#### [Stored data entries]
================================

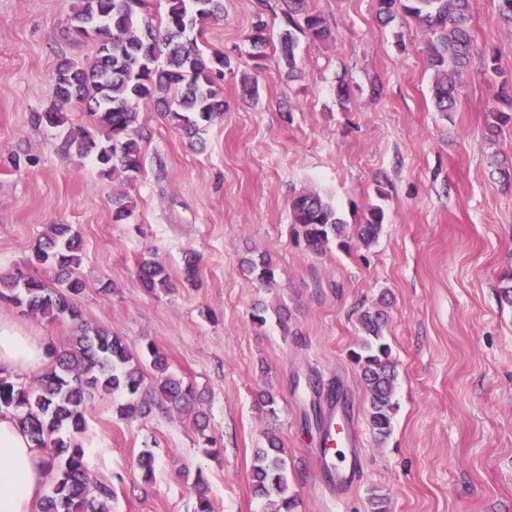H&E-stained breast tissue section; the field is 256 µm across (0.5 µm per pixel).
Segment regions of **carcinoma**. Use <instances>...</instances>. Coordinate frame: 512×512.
I'll return each instance as SVG.
<instances>
[{
    "label": "carcinoma",
    "mask_w": 512,
    "mask_h": 512,
    "mask_svg": "<svg viewBox=\"0 0 512 512\" xmlns=\"http://www.w3.org/2000/svg\"><path fill=\"white\" fill-rule=\"evenodd\" d=\"M288 29L278 38L279 59L296 71L298 35L315 41L332 38L324 19L306 8V0H283ZM164 13L151 12L147 0H82L68 20L70 37L95 31V55L86 64L65 61L57 69L54 101L35 120L62 129L60 148L65 153L92 158L105 174L120 172L127 182L143 170L144 139L138 106L152 103L190 136L199 125L224 114V98L216 77L224 76L228 60L220 53L206 55L191 33L208 21L224 15V0H166ZM473 0H377L379 20L390 23L401 11L431 33L426 57L434 71L432 95L440 112L456 108L475 40L467 20ZM88 105L99 136L68 126L67 108ZM489 136L496 137L512 121L507 112H491ZM136 200L127 193L112 195V219L121 223L134 216ZM292 223L298 226L306 248L321 253L330 240L341 236L346 224L335 207L320 195L301 193L290 205ZM382 206H368L365 221L356 225V236L366 247L375 243L385 223ZM82 244L69 224H50L34 247V258L58 272L48 283L17 270L0 277V298L23 307L52 323L67 317L77 324L78 334L65 346L53 347L49 366L29 386L14 382L0 372V413L10 412L26 429L34 445L45 449L53 486L40 502V512H110L112 487L90 474L80 438L85 428V410L95 393L124 397L120 413L126 418H145L155 410L186 414L193 411L197 395L191 384L169 372L168 357L151 341L135 353L124 337L109 328L83 322L77 298L86 285L75 272L81 261ZM243 272L272 284L271 258L261 254L242 263ZM142 288L149 293L172 287L165 267L152 257L137 265ZM364 333L360 351L354 353L361 366L367 399L366 413L374 432L386 437L392 429L395 365L385 342L386 314L365 310L358 316ZM267 447L256 452L251 472L255 497L264 500L265 512H296L297 501L288 494V473L279 437L266 435ZM156 458L143 450L133 463L140 481L150 485ZM198 492L194 512H212L204 491V478L197 473Z\"/></svg>",
    "instance_id": "1"
}]
</instances>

================================

#### [DIRECTIONS]
Take the listing above and print it exactly, apart from the pictures.

#### [RESULT]
H&E-stained breast tissue section; the field is 256 µm across (0.5 µm per pixel).
Segment regions of **carcinoma**. Use <instances>...</instances>. Coordinate frame: 512×512.
I'll return each instance as SVG.
<instances>
[{
    "label": "carcinoma",
    "mask_w": 512,
    "mask_h": 512,
    "mask_svg": "<svg viewBox=\"0 0 512 512\" xmlns=\"http://www.w3.org/2000/svg\"><path fill=\"white\" fill-rule=\"evenodd\" d=\"M288 29L278 38L279 59L296 71L298 35L315 41L332 38L324 19L306 8V0H283ZM164 13L151 12L147 0H82L68 20L70 37L95 31V55L86 64L65 61L57 69L54 101L35 120L62 129L60 148L65 153L92 158L105 174L120 172L127 182L143 170L144 139L138 106L152 103L190 136L199 125L224 114V98L216 77L224 76L228 60L220 53L206 55L191 33L208 21L224 15V0H166ZM473 0H377L379 20L390 23L401 11L431 33L426 57L434 71L432 95L440 112L456 108L475 40L467 20ZM88 105L99 136L68 126L67 108ZM489 136L496 137L512 121L507 112H491ZM136 200L127 193L112 195V219L121 223L134 216ZM292 223L298 226L306 248L321 253L330 240L341 236L346 224L335 207L320 195L301 193L290 205ZM382 206H368L365 221L356 225V236L366 247L375 243L385 223ZM82 244L69 224H50L34 247V258L58 272L48 283L17 270L0 277V298L23 307L52 323L67 317L77 324L78 334L65 346L53 347L49 366L29 386L14 382L0 372V413L10 412L26 429L34 445L45 449L53 486L40 502V512H110L112 487L90 474L80 438L85 428V410L95 393L124 397L120 413L126 418H145L155 410L186 414L193 411L197 395L191 384L169 372L168 357L151 341L135 353L124 337L109 328L83 322L77 298L86 285L75 272L81 261ZM243 272L272 284L271 258L261 254L242 263ZM142 288L149 293L172 287L165 267L152 257L137 265ZM364 333L360 351L354 353L361 366L367 399L366 413L374 432L386 437L392 429L395 365L385 342L386 314L365 310L358 316ZM267 447L256 452L251 472L255 497L264 500L265 512H296L297 501L288 494V473L279 437L266 435ZM156 458L143 450L133 463L140 481L150 485ZM198 492L194 512H212L204 491V478L197 473Z\"/></svg>",
    "instance_id": "1"
}]
</instances>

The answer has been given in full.